• **Your goal**: Go through the lines below and transcribe each one exactly.

• **Provided material**:
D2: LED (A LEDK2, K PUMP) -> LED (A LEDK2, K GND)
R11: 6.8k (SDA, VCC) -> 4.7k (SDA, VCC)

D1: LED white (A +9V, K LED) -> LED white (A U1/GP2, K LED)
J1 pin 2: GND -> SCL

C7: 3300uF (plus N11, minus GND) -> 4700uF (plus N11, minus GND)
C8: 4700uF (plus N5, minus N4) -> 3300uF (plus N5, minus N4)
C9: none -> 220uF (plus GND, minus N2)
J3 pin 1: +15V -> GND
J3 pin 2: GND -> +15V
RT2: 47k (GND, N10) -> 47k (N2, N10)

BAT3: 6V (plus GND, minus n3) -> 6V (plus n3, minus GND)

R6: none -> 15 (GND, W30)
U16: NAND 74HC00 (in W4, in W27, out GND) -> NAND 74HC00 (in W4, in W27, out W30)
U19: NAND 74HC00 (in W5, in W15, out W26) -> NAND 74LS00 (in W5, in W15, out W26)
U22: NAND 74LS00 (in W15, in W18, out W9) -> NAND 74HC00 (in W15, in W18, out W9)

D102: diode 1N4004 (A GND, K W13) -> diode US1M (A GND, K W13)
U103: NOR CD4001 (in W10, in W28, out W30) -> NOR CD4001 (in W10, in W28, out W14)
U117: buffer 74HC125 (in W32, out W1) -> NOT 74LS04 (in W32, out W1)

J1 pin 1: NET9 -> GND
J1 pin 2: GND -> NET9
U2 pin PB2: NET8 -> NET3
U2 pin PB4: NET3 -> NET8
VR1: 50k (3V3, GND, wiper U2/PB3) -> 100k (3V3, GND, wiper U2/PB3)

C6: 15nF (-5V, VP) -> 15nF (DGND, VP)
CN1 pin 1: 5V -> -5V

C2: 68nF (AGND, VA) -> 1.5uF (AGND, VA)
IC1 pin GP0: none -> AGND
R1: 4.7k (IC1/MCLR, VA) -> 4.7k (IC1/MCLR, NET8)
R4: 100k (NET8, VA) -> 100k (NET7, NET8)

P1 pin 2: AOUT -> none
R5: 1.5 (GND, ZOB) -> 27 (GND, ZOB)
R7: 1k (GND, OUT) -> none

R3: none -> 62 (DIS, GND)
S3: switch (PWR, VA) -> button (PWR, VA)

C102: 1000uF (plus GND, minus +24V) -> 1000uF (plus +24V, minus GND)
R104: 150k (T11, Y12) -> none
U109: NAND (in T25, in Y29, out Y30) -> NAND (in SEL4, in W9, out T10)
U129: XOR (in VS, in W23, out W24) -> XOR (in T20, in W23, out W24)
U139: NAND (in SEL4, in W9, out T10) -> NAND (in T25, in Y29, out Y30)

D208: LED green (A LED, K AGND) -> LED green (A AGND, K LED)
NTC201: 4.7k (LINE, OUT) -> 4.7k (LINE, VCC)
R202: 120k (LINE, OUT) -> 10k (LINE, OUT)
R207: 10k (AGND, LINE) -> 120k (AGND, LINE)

• **Result of the task**:
D2: LED (A LEDK2, K PUMP) -> LED (A LEDK2, K GND)
R11: 6.8k (SDA, VCC) -> 4.7k (SDA, VCC)

D1: LED white (A +9V, K LED) -> LED white (A U1/GP2, K LED)
J1 pin 2: GND -> SCL

C7: 3300uF (plus N11, minus GND) -> 4700uF (plus N11, minus GND)
C8: 4700uF (plus N5, minus N4) -> 3300uF (plus N5, minus N4)
C9: none -> 220uF (plus GND, minus N2)
J3 pin 1: +15V -> GND
J3 pin 2: GND -> +15V
RT2: 47k (GND, N10) -> 47k (N2, N10)

BAT3: 6V (plus GND, minus n3) -> 6V (plus n3, minus GND)

R6: none -> 15 (GND, W30)
U16: NAND 74HC00 (in W4, in W27, out GND) -> NAND 74HC00 (in W4, in W27, out W30)
U19: NAND 74HC00 (in W5, in W15, out W26) -> NAND 74LS00 (in W5, in W15, out W26)
U22: NAND 74LS00 (in W15, in W18, out W9) -> NAND 74HC00 (in W15, in W18, out W9)

D102: diode 1N4004 (A GND, K W13) -> diode US1M (A GND, K W13)
U103: NOR CD4001 (in W10, in W28, out W30) -> NOR CD4001 (in W10, in W28, out W14)
U117: buffer 74HC125 (in W32, out W1) -> NOT 74LS04 (in W32, out W1)

J1 pin 1: NET9 -> GND
J1 pin 2: GND -> NET9
U2 pin PB2: NET8 -> NET3
U2 pin PB4: NET3 -> NET8
VR1: 50k (3V3, GND, wiper U2/PB3) -> 100k (3V3, GND, wiper U2/PB3)

C6: 15nF (-5V, VP) -> 15nF (DGND, VP)
CN1 pin 1: 5V -> -5V

C2: 68nF (AGND, VA) -> 1.5uF (AGND, VA)
IC1 pin GP0: none -> AGND
R1: 4.7k (IC1/MCLR, VA) -> 4.7k (IC1/MCLR, NET8)
R4: 100k (NET8, VA) -> 100k (NET7, NET8)

P1 pin 2: AOUT -> none
R5: 1.5 (GND, ZOB) -> 27 (GND, ZOB)
R7: 1k (GND, OUT) -> none

R3: none -> 62 (DIS, GND)
S3: switch (PWR, VA) -> button (PWR, VA)

C102: 1000uF (plus GND, minus +24V) -> 1000uF (plus +24V, minus GND)
R104: 150k (T11, Y12) -> none
U109: NAND (in T25, in Y29, out Y30) -> NAND (in SEL4, in W9, out T10)
U129: XOR (in VS, in W23, out W24) -> XOR (in T20, in W23, out W24)
U139: NAND (in SEL4, in W9, out T10) -> NAND (in T25, in Y29, out Y30)

D208: LED green (A LED, K AGND) -> LED green (A AGND, K LED)
NTC201: 4.7k (LINE, OUT) -> 4.7k (LINE, VCC)
R202: 120k (LINE, OUT) -> 10k (LINE, OUT)
R207: 10k (AGND, LINE) -> 120k (AGND, LINE)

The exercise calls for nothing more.